WHAT IS NEEDED:
From the line containing "black toothbrush: 11 -> 12" onward, every line of the entries is to be set down exactly, the last line included.

RECORDS SUPPLIED:
────────────────────────────────────────
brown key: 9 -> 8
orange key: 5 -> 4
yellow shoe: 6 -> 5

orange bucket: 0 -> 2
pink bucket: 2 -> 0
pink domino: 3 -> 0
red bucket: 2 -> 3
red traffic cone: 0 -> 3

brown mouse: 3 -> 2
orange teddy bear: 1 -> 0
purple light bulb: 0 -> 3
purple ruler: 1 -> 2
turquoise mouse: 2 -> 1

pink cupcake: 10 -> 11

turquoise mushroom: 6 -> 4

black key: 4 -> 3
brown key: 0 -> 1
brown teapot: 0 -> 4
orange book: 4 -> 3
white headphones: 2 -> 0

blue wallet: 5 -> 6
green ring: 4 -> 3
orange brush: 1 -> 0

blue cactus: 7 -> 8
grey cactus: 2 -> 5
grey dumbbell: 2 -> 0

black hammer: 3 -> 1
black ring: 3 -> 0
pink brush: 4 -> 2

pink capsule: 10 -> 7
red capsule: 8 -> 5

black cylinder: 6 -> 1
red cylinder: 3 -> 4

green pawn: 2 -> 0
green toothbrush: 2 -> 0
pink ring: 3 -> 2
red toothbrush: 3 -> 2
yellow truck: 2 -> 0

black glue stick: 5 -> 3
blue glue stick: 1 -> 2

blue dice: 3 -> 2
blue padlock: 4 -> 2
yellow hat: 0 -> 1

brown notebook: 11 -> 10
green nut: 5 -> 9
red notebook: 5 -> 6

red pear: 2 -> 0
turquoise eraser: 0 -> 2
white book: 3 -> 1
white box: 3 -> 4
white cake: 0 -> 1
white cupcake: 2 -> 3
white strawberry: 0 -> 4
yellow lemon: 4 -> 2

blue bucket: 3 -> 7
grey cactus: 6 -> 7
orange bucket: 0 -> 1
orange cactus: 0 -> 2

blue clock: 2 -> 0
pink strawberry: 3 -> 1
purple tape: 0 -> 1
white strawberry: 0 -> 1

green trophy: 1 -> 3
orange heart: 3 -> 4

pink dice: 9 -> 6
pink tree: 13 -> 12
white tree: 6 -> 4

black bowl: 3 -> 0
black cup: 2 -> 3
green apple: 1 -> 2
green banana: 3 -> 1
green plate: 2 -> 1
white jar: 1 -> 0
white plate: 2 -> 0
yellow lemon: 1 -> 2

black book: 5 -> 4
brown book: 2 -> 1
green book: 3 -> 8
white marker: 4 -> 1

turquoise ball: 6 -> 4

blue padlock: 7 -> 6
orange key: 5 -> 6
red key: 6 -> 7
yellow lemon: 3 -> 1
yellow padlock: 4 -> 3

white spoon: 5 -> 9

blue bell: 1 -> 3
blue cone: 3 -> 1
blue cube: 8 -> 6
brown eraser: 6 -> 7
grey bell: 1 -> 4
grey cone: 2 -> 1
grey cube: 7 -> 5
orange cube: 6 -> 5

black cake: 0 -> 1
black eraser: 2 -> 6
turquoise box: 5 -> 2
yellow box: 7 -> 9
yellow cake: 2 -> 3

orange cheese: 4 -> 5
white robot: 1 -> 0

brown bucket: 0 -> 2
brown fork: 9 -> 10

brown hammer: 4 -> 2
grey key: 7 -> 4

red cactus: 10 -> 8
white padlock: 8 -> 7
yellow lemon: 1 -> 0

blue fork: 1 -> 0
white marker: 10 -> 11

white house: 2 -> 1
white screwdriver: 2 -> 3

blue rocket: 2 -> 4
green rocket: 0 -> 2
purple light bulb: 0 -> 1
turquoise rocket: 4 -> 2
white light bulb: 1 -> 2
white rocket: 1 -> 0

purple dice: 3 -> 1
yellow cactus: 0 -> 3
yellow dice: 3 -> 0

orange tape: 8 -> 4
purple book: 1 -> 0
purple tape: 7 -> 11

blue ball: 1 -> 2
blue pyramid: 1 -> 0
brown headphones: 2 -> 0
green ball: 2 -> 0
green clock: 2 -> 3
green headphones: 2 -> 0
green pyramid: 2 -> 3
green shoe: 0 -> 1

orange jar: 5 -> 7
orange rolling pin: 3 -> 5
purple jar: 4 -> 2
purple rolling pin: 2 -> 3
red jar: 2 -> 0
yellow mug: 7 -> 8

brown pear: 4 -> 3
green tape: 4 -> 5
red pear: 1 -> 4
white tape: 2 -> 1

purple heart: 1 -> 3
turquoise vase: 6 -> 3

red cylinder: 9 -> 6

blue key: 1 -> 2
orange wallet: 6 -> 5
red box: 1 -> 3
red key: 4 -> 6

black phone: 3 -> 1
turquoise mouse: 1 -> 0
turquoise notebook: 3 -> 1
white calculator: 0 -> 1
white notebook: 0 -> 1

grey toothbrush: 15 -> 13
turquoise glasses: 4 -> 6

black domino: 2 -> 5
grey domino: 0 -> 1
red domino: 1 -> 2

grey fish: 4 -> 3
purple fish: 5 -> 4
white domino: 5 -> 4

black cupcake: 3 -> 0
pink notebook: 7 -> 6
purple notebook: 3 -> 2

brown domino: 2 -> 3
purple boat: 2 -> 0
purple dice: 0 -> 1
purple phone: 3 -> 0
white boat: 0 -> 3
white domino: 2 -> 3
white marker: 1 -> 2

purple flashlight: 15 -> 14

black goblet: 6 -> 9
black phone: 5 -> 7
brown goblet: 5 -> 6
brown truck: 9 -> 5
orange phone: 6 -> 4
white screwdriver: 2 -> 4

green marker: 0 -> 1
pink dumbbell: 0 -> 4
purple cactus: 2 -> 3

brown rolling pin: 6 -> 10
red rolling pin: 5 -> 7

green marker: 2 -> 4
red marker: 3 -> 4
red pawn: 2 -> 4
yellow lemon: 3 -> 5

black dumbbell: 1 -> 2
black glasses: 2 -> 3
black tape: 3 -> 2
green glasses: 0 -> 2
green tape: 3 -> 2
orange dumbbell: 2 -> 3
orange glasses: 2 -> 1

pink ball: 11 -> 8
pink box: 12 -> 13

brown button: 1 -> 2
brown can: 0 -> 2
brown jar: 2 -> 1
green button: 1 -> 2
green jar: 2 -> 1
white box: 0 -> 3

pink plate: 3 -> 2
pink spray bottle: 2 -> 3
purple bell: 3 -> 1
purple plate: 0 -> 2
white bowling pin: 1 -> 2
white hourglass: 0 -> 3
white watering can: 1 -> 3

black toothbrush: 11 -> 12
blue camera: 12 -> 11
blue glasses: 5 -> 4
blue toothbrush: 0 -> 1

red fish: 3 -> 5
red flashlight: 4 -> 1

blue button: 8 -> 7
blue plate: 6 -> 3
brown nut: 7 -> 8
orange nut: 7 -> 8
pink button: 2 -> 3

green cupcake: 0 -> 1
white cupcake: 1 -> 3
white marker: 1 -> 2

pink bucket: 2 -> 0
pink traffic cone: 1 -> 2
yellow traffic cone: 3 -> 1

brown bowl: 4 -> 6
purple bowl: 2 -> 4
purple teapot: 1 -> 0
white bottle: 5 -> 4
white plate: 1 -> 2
────────────────────────────────────────
EXERCISE RESULT:
black toothbrush: 11 -> 12
blue camera: 12 -> 11
blue glasses: 5 -> 4
blue toothbrush: 0 -> 1

red fish: 3 -> 5
red flashlight: 4 -> 1

blue button: 8 -> 7
blue plate: 6 -> 3
brown nut: 7 -> 8
orange nut: 7 -> 8
pink button: 2 -> 3

green cupcake: 0 -> 1
white cupcake: 1 -> 3
white marker: 1 -> 2

pink bucket: 2 -> 0
pink traffic cone: 1 -> 2
yellow traffic cone: 3 -> 1

brown bowl: 4 -> 6
purple bowl: 2 -> 4
purple teapot: 1 -> 0
white bottle: 5 -> 4
white plate: 1 -> 2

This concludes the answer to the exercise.